= Exercise details =
The data below holds the lines to copy: everything from the line containing "The truck (orange)" to the line containing "The robot (grey) at 491, 446 appeared.", both ends included, set down exactly.

(Beginning of Source information)

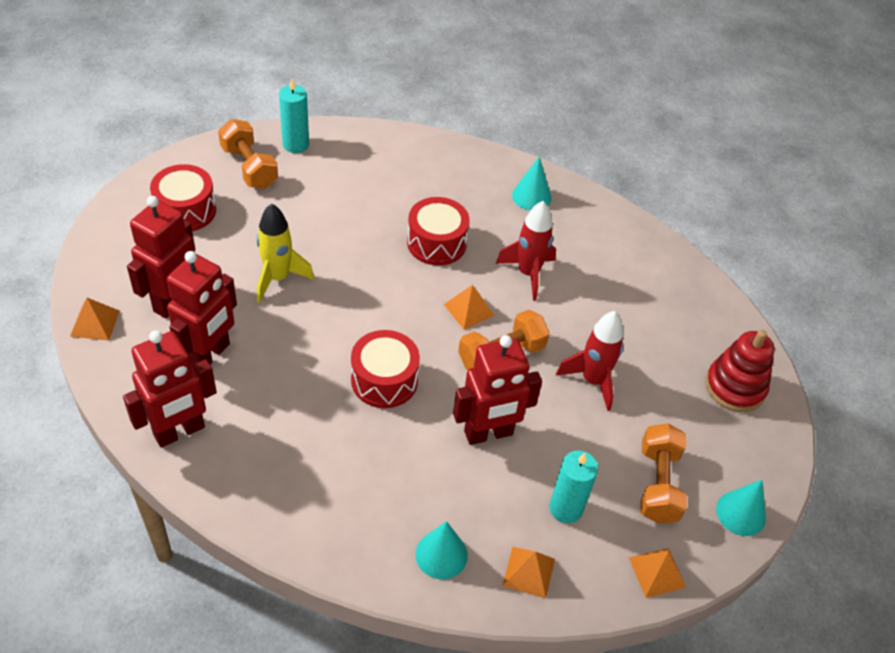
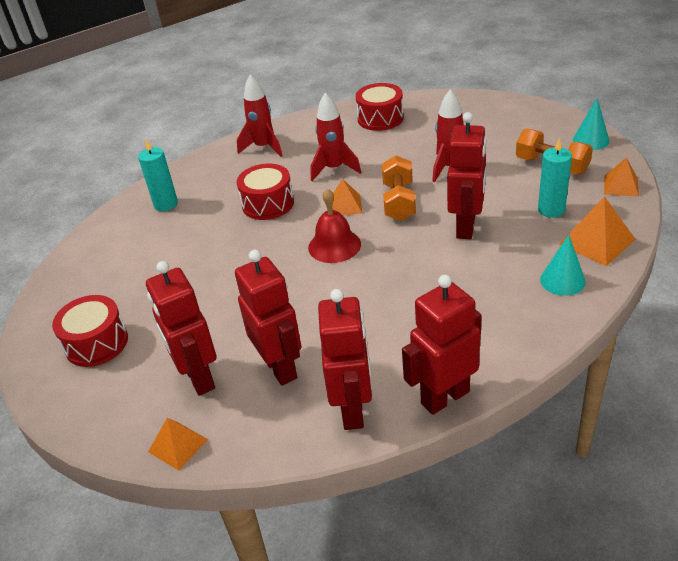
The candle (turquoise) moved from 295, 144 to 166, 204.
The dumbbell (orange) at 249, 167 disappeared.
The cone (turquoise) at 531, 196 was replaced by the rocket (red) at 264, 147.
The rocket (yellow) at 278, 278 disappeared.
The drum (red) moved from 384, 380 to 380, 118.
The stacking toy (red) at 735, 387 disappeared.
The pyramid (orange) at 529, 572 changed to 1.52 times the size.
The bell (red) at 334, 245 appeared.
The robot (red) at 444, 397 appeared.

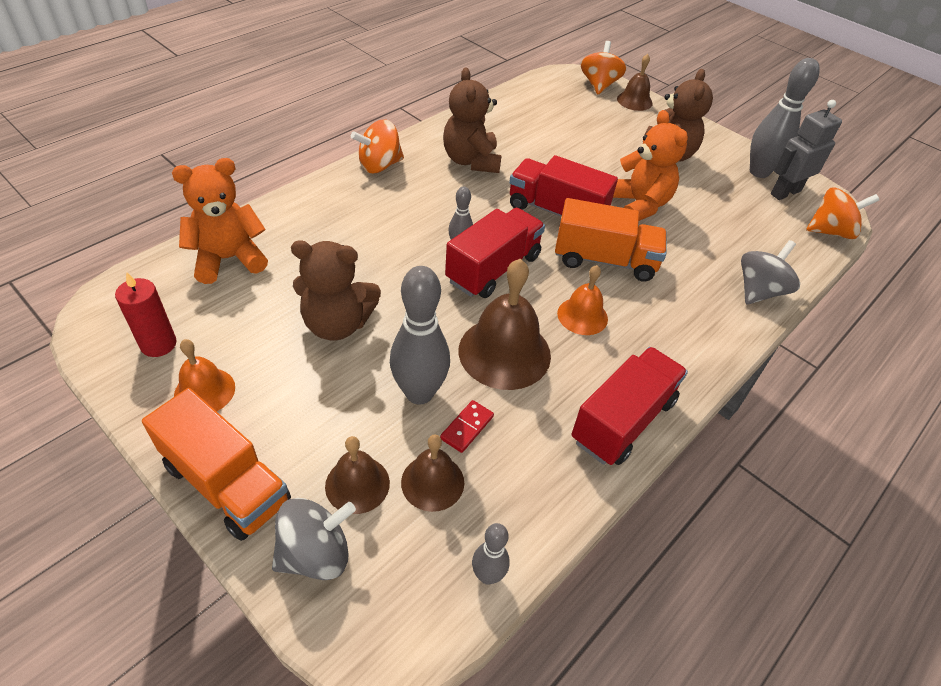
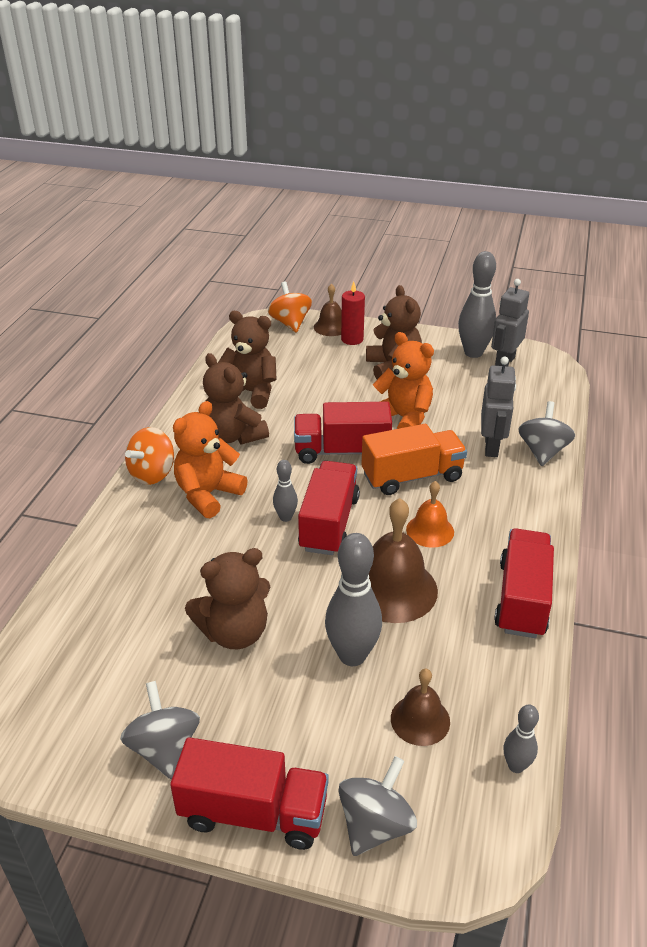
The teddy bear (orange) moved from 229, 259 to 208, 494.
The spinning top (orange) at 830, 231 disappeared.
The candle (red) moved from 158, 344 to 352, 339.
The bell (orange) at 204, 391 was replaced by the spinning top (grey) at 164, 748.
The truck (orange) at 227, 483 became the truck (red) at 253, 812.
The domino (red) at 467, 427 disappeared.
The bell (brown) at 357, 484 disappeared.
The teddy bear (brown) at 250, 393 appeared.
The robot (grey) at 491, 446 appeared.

(End of Source information)
(Beginning of Source information)

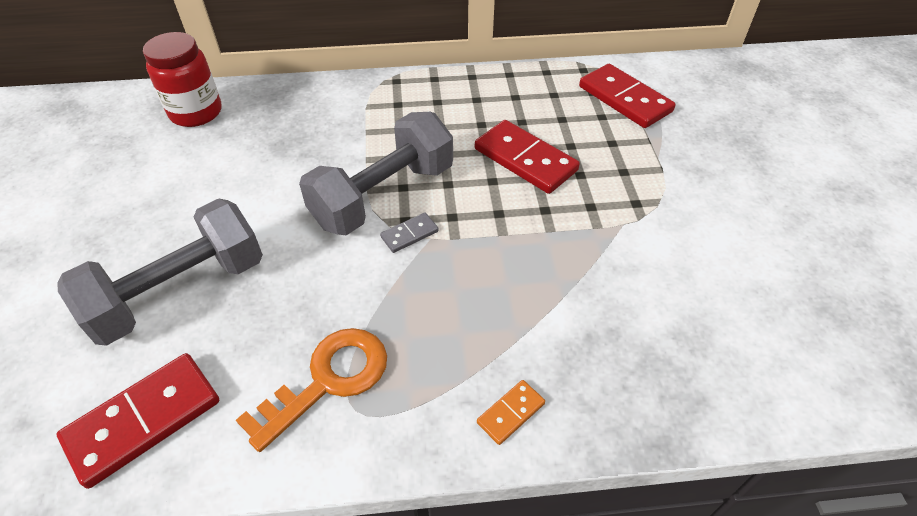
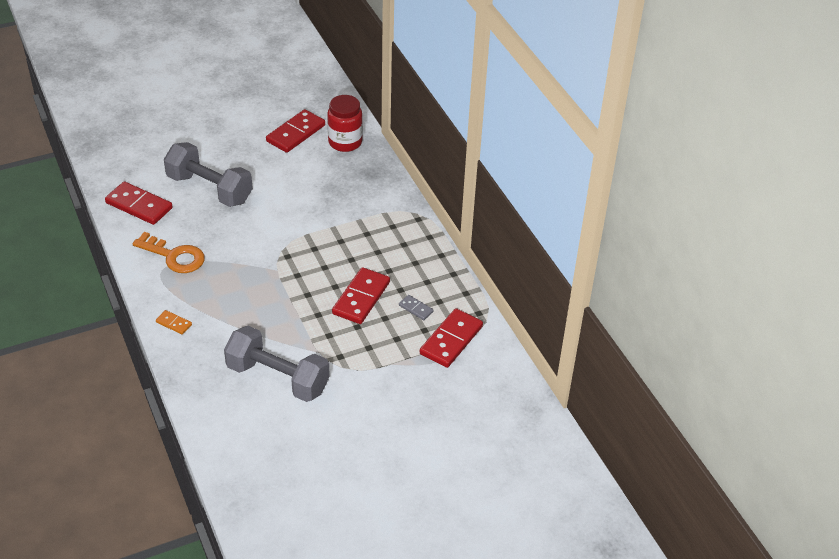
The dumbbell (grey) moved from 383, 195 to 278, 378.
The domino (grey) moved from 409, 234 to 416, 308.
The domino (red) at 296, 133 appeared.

(End of Source information)

= Answer box =
The truck (orange) at 227, 483 became the truck (red) at 253, 812.
The domino (red) at 467, 427 disappeared.
The bell (brown) at 357, 484 disappeared.
The teddy bear (brown) at 250, 393 appeared.
The robot (grey) at 491, 446 appeared.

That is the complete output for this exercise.